[EXCERPTED RECORDS]
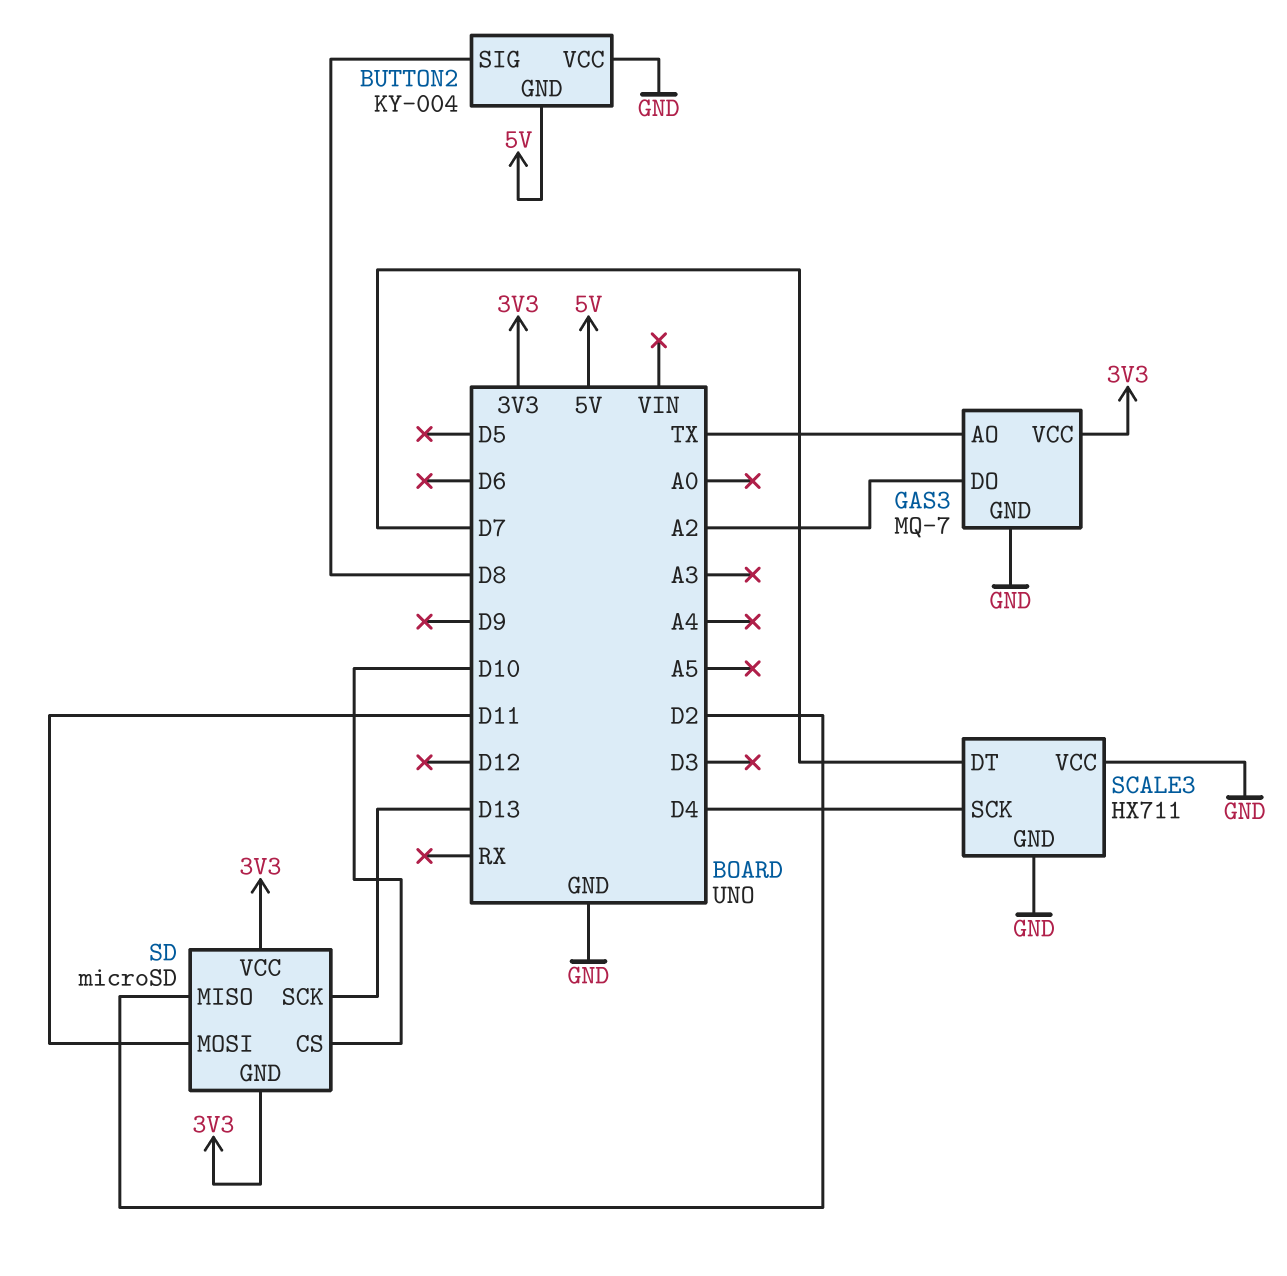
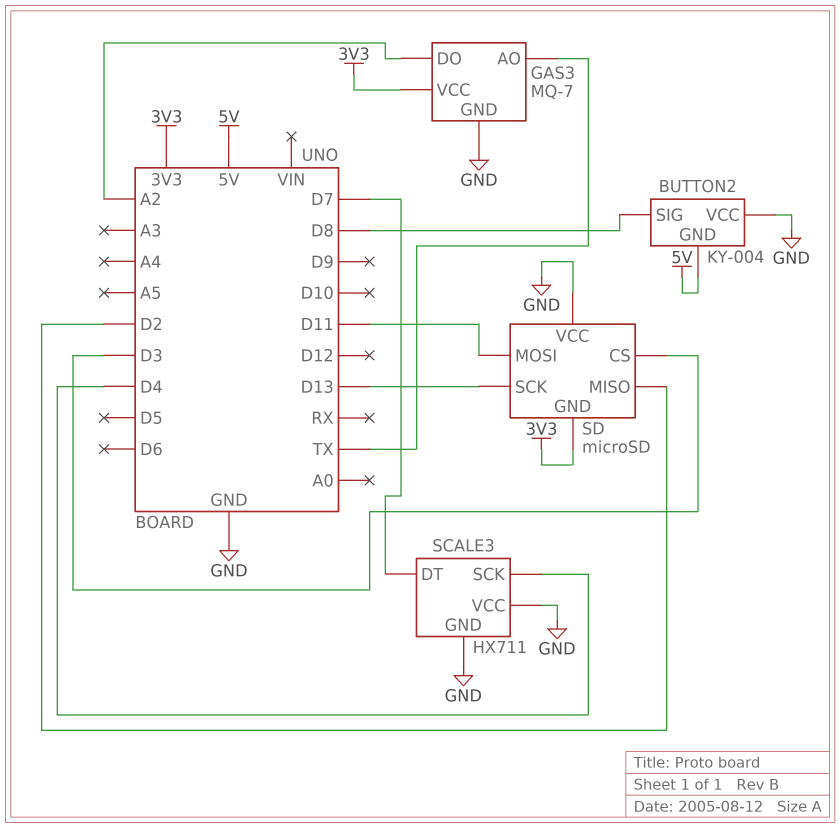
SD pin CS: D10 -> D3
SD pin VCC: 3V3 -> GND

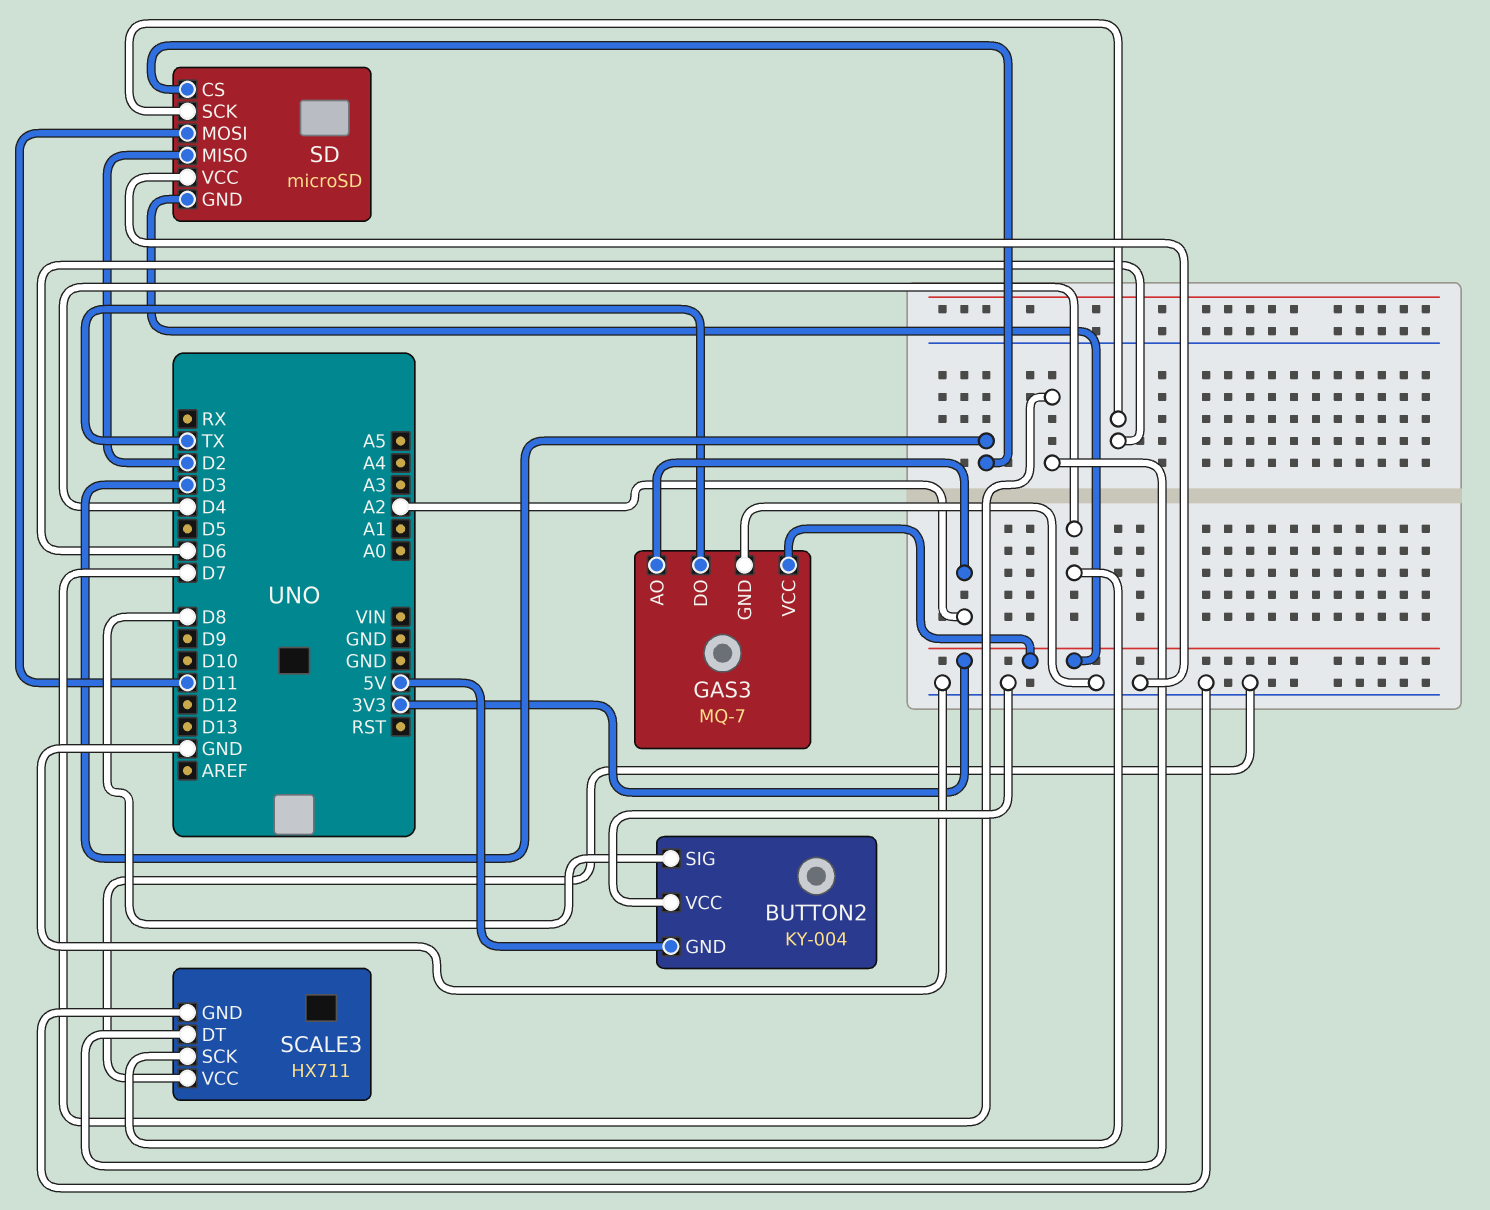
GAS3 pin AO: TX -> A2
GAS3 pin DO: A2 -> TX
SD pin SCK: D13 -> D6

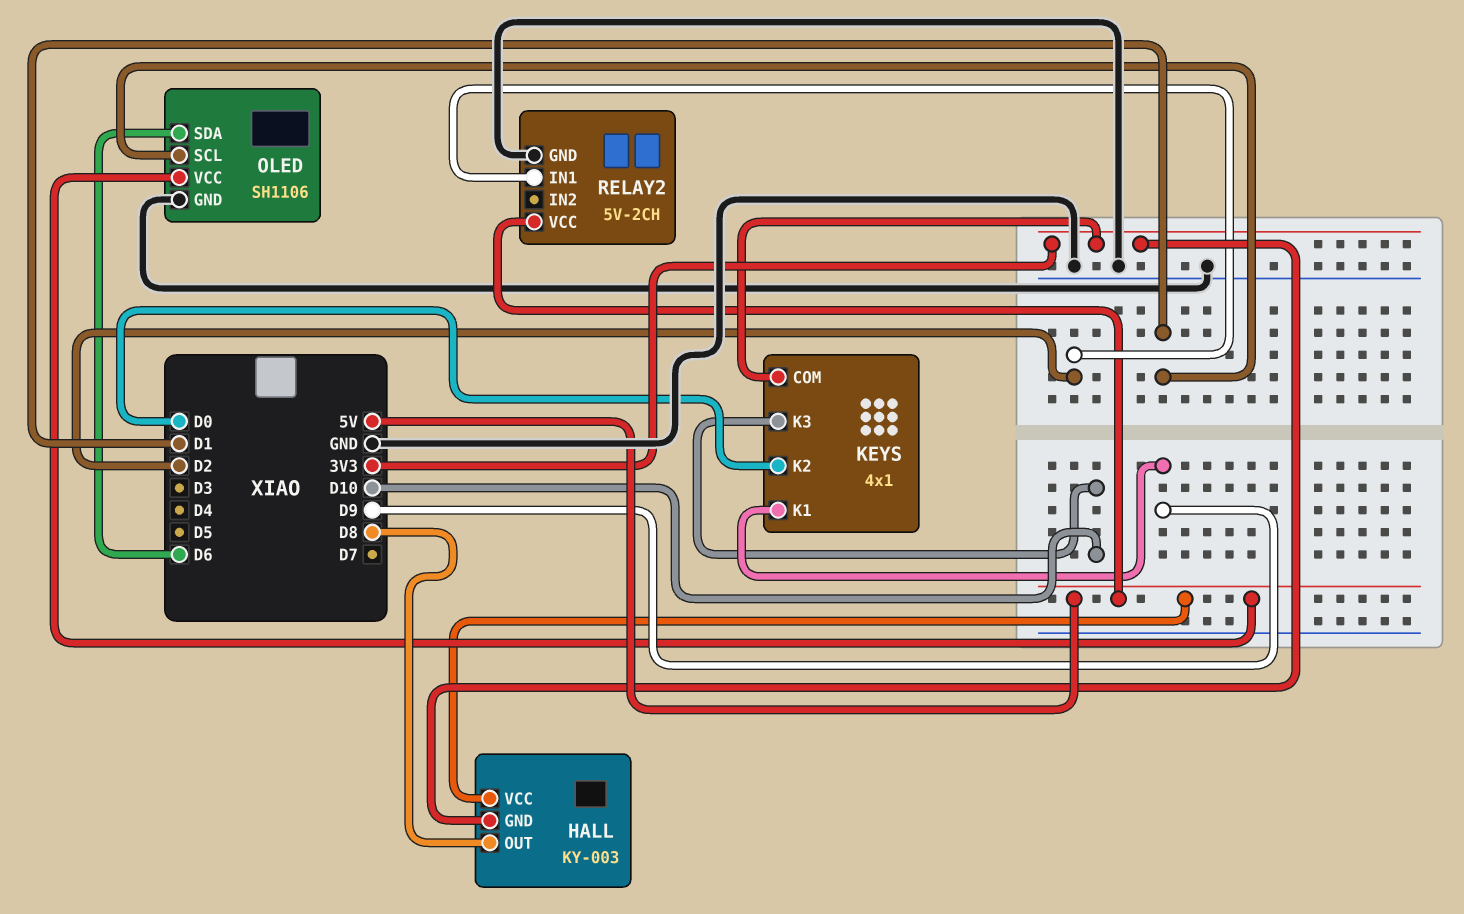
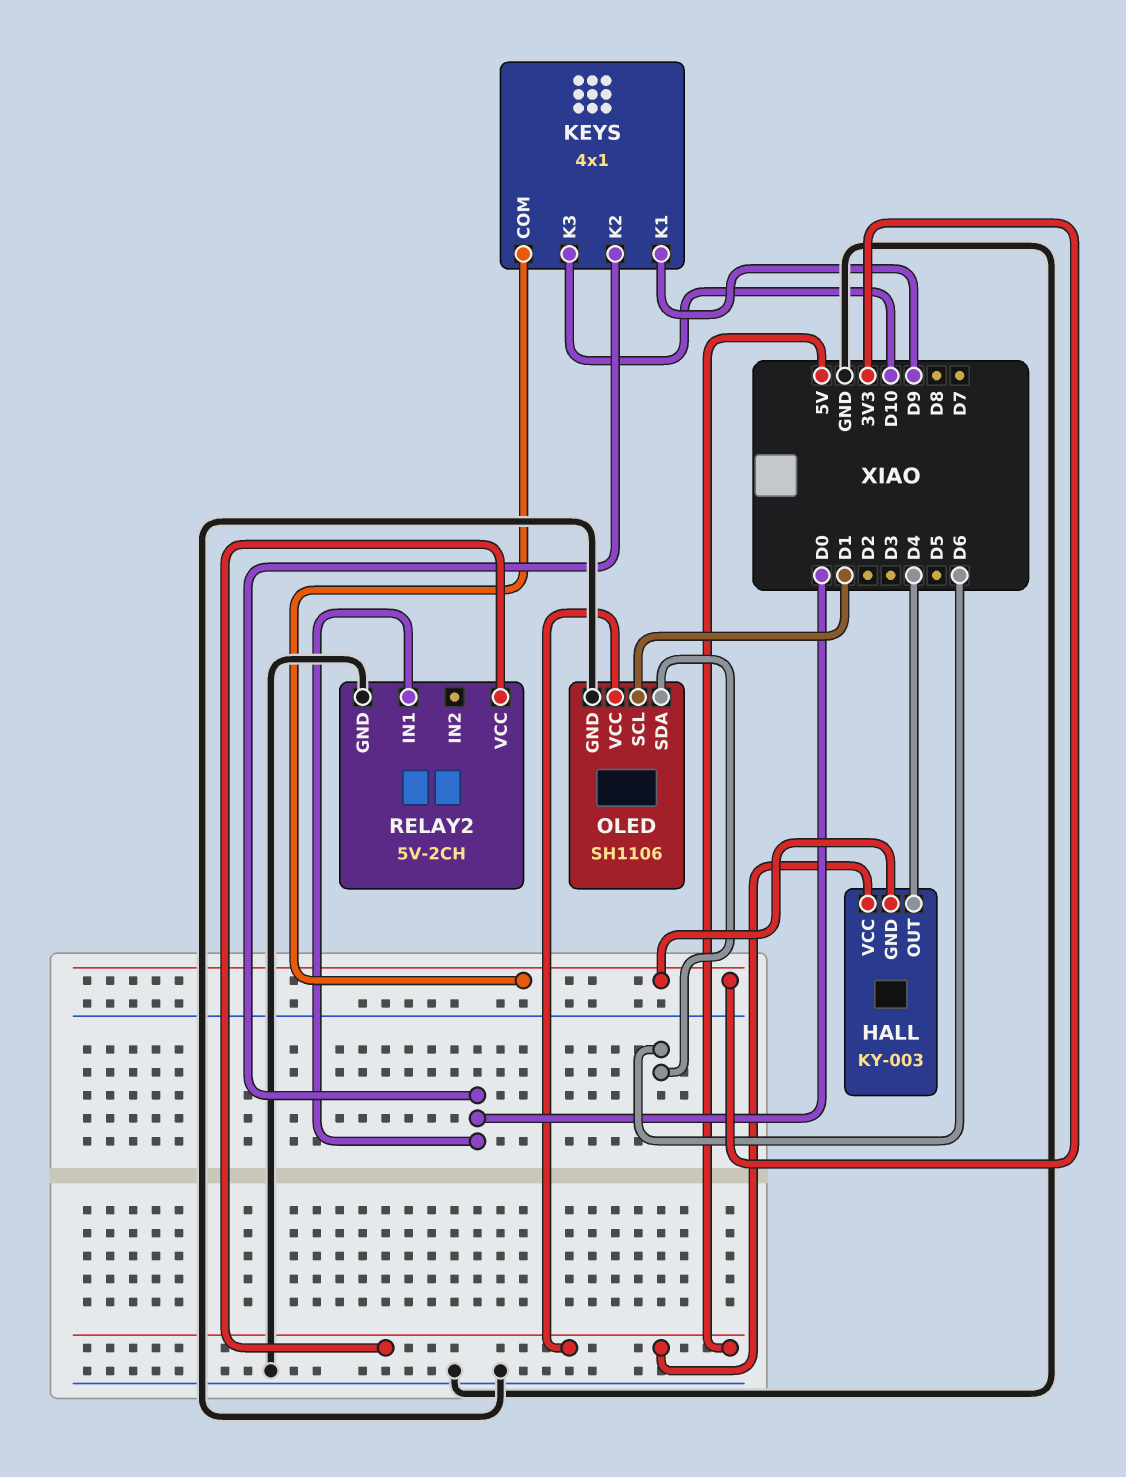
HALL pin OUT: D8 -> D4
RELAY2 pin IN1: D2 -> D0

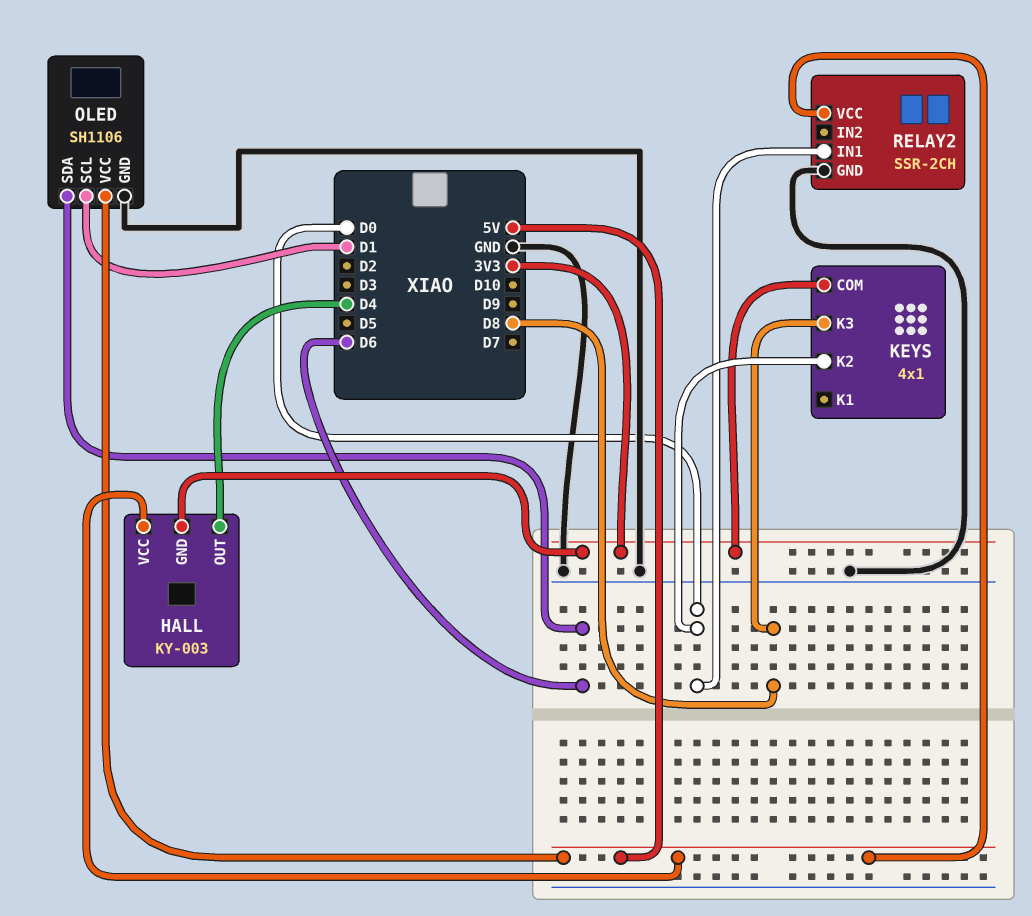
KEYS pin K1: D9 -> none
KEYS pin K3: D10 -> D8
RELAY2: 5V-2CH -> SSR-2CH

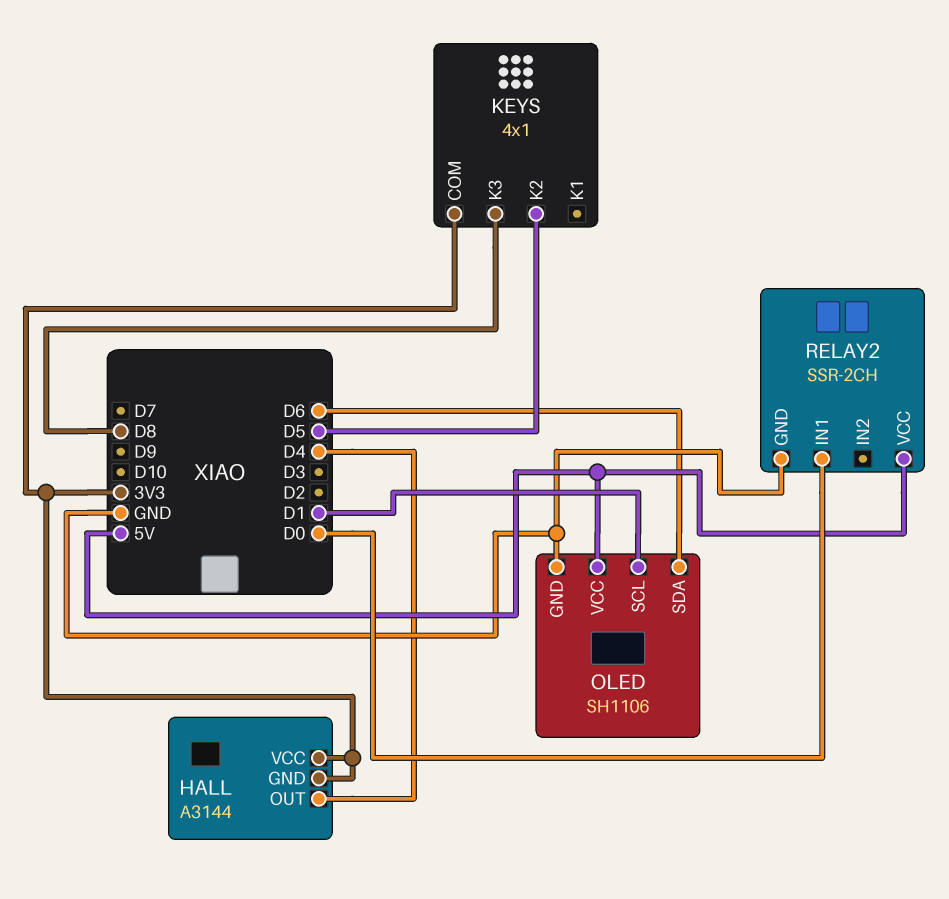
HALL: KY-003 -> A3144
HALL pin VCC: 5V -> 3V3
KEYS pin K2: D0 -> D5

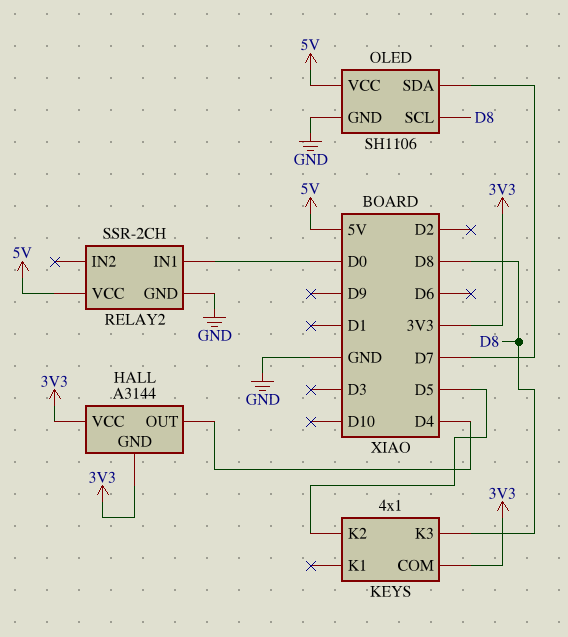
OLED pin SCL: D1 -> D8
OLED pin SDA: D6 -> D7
[/EXCERPTED RECORDS]
_EXERCISE DIRECTIONS_.
Check the data for lines with "KEYS" and give only their number.

_ANSWER TO THIS TASK_.
3